:: TASK INSTRUCTIONS ::
In the entries below, find the line with "white phone [552,305,645,360] -> none" and the line with "red strawberry [226,616,317,704]". Return those two lines and all lines between them, exactly.

++++++++

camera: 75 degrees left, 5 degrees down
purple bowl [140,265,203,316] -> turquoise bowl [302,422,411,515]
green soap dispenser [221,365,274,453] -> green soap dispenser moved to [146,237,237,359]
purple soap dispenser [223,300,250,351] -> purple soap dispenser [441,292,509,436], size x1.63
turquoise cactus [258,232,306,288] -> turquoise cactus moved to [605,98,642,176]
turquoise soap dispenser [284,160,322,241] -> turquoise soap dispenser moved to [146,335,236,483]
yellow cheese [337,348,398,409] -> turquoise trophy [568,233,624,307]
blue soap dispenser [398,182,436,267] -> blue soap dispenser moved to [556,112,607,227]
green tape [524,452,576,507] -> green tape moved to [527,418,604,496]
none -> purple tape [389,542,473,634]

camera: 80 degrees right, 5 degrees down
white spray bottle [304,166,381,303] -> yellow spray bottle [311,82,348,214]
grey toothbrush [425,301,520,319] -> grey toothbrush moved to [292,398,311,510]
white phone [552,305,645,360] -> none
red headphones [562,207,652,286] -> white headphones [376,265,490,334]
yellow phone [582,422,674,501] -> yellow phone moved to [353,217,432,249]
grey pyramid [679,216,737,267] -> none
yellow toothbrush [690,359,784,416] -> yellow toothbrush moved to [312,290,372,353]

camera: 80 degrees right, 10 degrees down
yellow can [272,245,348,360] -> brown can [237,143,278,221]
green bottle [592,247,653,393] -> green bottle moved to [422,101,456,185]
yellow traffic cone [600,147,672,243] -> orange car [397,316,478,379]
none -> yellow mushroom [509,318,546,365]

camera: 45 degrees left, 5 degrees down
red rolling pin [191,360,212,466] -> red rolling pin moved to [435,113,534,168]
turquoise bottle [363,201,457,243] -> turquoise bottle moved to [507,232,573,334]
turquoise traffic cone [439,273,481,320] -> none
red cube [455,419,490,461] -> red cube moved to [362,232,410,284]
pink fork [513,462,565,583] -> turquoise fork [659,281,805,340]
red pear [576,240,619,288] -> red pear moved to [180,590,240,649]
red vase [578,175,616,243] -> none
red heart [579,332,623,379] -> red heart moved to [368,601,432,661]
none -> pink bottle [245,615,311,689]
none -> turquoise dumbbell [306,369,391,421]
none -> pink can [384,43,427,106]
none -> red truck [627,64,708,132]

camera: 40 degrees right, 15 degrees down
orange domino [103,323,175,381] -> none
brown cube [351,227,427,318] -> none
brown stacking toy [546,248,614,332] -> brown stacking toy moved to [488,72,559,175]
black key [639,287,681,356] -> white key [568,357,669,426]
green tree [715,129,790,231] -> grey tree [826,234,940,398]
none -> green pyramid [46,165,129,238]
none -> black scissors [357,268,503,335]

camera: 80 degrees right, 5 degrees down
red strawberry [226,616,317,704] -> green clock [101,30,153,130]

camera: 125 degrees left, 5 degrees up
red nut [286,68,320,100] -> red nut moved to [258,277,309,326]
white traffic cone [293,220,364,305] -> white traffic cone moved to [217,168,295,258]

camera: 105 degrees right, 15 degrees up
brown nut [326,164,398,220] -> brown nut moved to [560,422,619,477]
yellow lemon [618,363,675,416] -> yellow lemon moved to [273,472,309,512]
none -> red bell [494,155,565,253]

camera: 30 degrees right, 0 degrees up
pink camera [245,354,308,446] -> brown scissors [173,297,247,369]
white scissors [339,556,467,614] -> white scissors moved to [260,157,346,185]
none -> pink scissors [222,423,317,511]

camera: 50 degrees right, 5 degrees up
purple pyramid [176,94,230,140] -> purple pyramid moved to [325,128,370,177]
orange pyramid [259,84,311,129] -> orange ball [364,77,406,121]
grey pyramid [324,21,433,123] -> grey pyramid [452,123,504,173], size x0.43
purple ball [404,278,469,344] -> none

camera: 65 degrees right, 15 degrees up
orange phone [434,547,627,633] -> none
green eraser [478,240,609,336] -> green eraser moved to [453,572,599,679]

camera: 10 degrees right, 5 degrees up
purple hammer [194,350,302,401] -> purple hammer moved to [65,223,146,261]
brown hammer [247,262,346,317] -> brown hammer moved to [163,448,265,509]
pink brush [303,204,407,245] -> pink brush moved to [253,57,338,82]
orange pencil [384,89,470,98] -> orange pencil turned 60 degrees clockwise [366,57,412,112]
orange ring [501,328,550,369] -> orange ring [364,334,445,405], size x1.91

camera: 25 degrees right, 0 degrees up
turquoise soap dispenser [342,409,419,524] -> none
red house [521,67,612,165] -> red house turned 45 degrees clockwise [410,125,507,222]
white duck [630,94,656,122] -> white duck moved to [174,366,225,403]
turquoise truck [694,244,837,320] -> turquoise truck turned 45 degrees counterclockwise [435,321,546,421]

++++++++

:: SOLVED EXERCISE ::
white phone [552,305,645,360] -> none
red headphones [562,207,652,286] -> white headphones [376,265,490,334]
yellow phone [582,422,674,501] -> yellow phone moved to [353,217,432,249]
grey pyramid [679,216,737,267] -> none
yellow toothbrush [690,359,784,416] -> yellow toothbrush moved to [312,290,372,353]

camera: 80 degrees right, 10 degrees down
yellow can [272,245,348,360] -> brown can [237,143,278,221]
green bottle [592,247,653,393] -> green bottle moved to [422,101,456,185]
yellow traffic cone [600,147,672,243] -> orange car [397,316,478,379]
none -> yellow mushroom [509,318,546,365]

camera: 45 degrees left, 5 degrees down
red rolling pin [191,360,212,466] -> red rolling pin moved to [435,113,534,168]
turquoise bottle [363,201,457,243] -> turquoise bottle moved to [507,232,573,334]
turquoise traffic cone [439,273,481,320] -> none
red cube [455,419,490,461] -> red cube moved to [362,232,410,284]
pink fork [513,462,565,583] -> turquoise fork [659,281,805,340]
red pear [576,240,619,288] -> red pear moved to [180,590,240,649]
red vase [578,175,616,243] -> none
red heart [579,332,623,379] -> red heart moved to [368,601,432,661]
none -> pink bottle [245,615,311,689]
none -> turquoise dumbbell [306,369,391,421]
none -> pink can [384,43,427,106]
none -> red truck [627,64,708,132]

camera: 40 degrees right, 15 degrees down
orange domino [103,323,175,381] -> none
brown cube [351,227,427,318] -> none
brown stacking toy [546,248,614,332] -> brown stacking toy moved to [488,72,559,175]
black key [639,287,681,356] -> white key [568,357,669,426]
green tree [715,129,790,231] -> grey tree [826,234,940,398]
none -> green pyramid [46,165,129,238]
none -> black scissors [357,268,503,335]

camera: 80 degrees right, 5 degrees down
red strawberry [226,616,317,704] -> green clock [101,30,153,130]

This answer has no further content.